Rekordy pobrane ze zbioru danych:

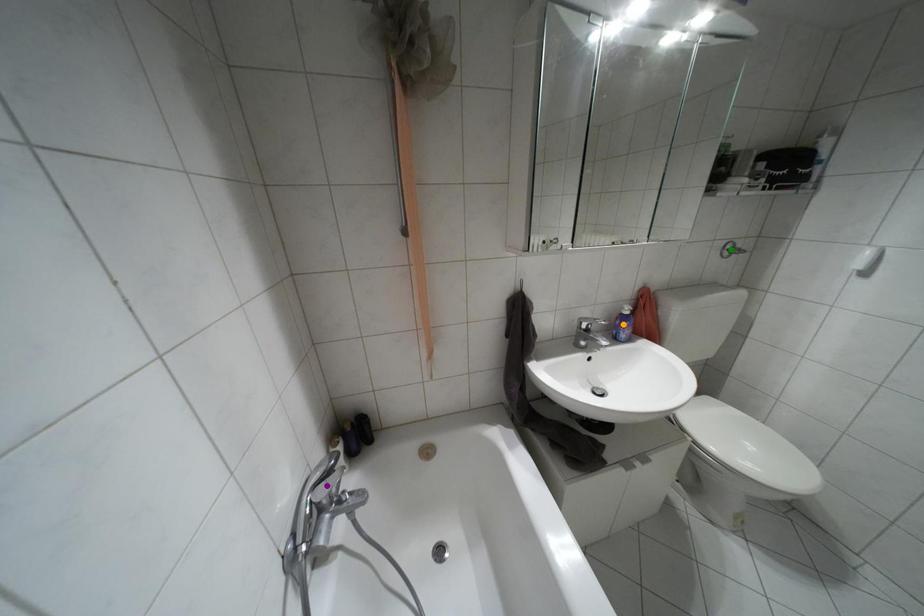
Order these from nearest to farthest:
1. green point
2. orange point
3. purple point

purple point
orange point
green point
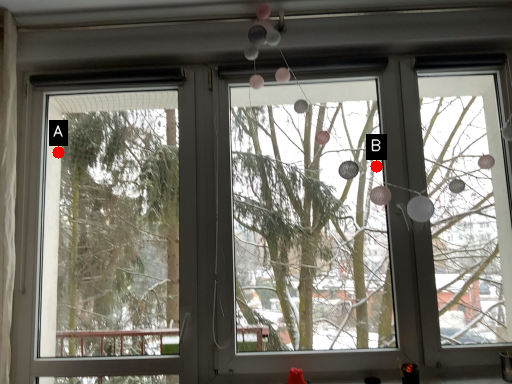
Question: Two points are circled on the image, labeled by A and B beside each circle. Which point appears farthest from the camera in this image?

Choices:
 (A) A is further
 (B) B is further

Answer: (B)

Polecenie —
Zwróć wszystkie powyższe wiersze bez żadnych zmian, ale pomiń w odpowiedzi obrazy.

Odpowiedź pisemna —
Order these from nearest to farthest:
1. green point
2. orange point
3. purple point

purple point
orange point
green point
Question: Two points are circled on the image, labeled by A and B beside each circle. Which point appears farthest from the camera in this image?

Choices:
 (A) A is further
 (B) B is further

Answer: (B)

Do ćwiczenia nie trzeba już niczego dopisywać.